ASSIGNED TASK:
Which lines run from the line with "(370, 199) = (459, 360): pink" through the line with "(461, 329) = (276, 290): red" in the entries below? Print them exactly, both ends included, and nothing more.

AVAILABLE DATA:
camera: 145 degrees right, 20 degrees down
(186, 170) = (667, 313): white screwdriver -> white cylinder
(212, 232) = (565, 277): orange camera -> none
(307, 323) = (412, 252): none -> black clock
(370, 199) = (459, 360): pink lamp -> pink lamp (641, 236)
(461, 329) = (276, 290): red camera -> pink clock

--

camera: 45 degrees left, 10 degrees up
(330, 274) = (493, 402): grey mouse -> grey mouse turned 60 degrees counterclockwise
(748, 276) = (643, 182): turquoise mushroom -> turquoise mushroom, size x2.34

REPLY:
(370, 199) = (459, 360): pink lamp -> pink lamp (641, 236)
(461, 329) = (276, 290): red camera -> pink clock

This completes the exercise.